◆ **MATERIAL SHOWN**
-- Opening Marker --

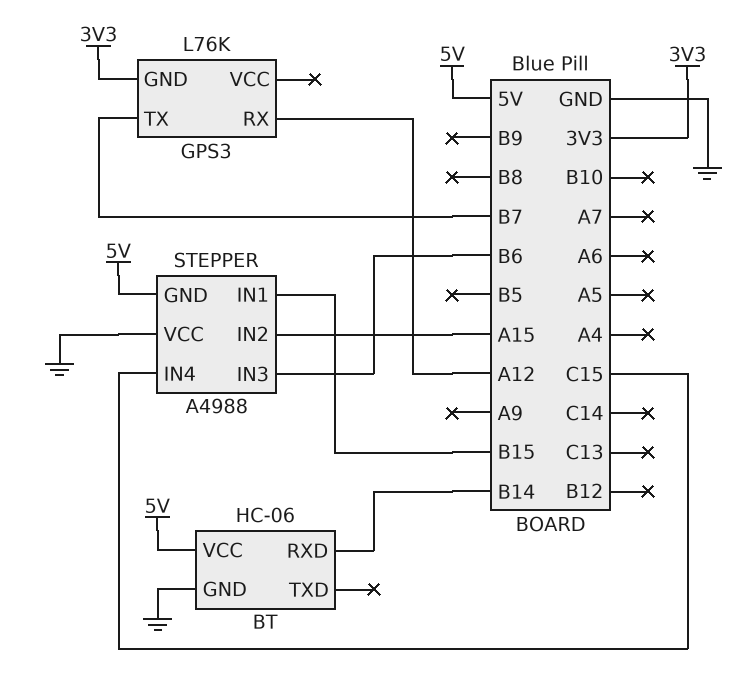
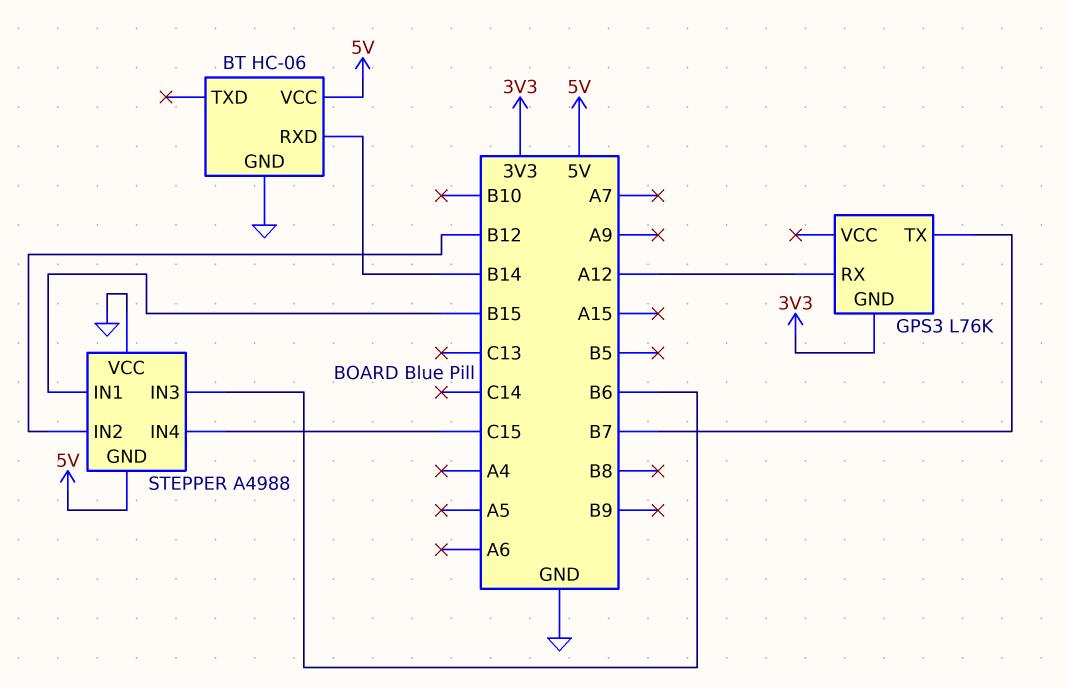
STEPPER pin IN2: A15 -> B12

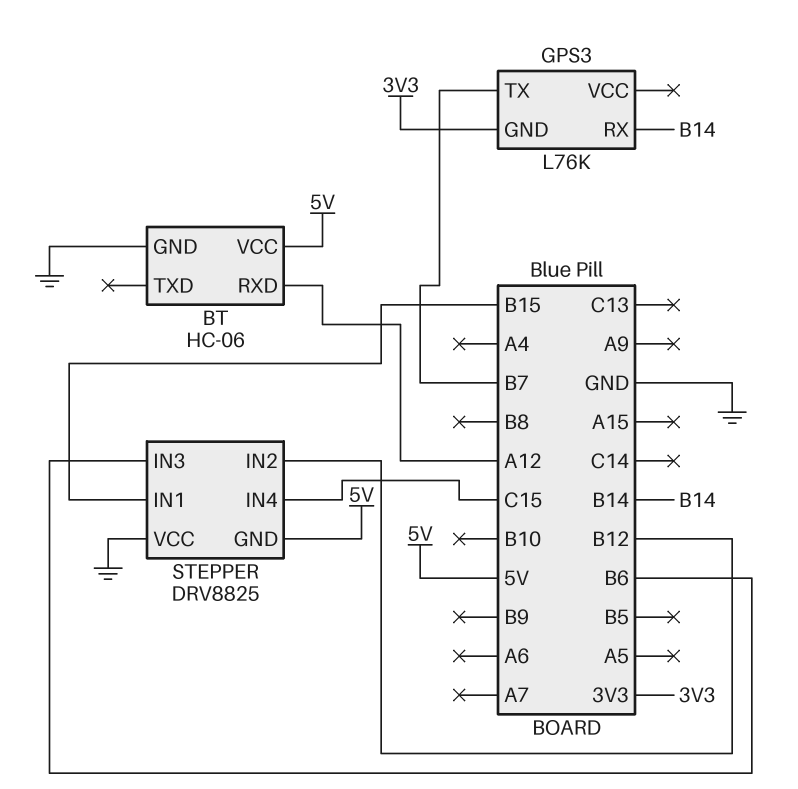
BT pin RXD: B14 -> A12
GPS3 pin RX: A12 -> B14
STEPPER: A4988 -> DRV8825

-- Closing Marker --
-- Opening Marker --

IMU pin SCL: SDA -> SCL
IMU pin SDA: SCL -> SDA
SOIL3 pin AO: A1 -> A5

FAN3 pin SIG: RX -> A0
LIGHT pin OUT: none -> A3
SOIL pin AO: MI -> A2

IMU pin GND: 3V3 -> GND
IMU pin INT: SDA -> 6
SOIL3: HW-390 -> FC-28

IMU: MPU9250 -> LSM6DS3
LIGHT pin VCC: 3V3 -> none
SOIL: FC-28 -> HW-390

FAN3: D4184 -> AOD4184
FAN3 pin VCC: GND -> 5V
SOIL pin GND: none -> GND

-- Closing Marker --

◆ **PROMPT**
The answer should be only the number of lines in the data that include "STEPPER".

◆ **PROBLEM SOLUTION**
2